▶ _What you have to do_
Pull out every line of the data that contains the string "acciaccatura", counting uppercase and lowercase as different.

▶ _Supplied records_
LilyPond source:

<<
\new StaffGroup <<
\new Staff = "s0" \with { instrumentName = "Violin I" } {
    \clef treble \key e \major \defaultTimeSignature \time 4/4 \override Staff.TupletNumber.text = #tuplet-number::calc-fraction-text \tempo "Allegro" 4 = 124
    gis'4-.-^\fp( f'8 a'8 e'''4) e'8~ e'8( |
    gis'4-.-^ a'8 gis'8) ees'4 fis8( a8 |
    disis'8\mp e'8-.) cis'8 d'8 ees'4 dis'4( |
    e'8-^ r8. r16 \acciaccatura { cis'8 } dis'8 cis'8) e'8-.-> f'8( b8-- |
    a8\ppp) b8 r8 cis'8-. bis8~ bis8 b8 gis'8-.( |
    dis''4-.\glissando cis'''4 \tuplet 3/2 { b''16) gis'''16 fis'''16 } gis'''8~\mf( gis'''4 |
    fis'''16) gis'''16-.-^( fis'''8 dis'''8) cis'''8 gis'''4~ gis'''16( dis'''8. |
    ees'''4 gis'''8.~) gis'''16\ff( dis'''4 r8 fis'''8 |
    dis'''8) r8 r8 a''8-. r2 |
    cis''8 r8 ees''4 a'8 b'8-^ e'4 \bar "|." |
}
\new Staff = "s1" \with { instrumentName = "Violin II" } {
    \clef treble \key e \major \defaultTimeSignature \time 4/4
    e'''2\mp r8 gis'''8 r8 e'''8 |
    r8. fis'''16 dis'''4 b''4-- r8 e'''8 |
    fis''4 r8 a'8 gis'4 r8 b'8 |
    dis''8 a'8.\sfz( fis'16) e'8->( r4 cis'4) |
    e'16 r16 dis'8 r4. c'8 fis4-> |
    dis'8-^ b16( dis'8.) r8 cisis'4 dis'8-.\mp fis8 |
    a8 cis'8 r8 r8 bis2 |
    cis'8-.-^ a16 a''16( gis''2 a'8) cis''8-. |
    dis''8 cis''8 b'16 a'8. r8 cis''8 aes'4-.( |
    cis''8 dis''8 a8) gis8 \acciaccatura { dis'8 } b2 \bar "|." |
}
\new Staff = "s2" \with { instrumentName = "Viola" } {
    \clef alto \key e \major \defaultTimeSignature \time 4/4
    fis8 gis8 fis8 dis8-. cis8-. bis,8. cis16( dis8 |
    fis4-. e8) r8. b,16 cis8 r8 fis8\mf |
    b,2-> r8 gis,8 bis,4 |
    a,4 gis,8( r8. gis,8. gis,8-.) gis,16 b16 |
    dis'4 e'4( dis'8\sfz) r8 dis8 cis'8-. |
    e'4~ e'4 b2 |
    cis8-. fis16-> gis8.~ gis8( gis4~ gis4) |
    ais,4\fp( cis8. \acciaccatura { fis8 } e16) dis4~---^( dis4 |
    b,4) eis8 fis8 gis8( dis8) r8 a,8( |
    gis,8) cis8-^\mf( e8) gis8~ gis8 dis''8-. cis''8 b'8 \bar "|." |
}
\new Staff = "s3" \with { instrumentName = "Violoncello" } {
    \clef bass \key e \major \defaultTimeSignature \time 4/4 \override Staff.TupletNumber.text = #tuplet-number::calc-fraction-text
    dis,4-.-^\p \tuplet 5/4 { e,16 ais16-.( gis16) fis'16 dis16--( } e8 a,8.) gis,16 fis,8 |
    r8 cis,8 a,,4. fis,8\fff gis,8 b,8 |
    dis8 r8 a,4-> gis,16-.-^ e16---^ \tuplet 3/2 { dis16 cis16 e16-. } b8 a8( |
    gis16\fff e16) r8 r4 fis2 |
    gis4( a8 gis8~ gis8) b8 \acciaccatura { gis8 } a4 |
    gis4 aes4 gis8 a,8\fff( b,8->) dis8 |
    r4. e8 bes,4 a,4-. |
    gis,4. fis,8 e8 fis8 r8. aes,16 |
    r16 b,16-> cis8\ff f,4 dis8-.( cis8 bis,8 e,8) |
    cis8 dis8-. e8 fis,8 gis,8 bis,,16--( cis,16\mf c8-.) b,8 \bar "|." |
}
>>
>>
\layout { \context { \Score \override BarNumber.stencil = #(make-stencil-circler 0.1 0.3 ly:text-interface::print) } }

▶ _Result for this exercise_
    e'8-^ r8. r16 \acciaccatura { cis'8 } dis'8 cis'8) e'8-.-> f'8( b8-- |
    cis''8 dis''8 a8) gis8 \acciaccatura { dis'8 } b2 \bar "|." |
    ais,4\fp( cis8. \acciaccatura { fis8 } e16) dis4~---^( dis4 |
    gis4( a8 gis8~ gis8) b8 \acciaccatura { gis8 } a4 |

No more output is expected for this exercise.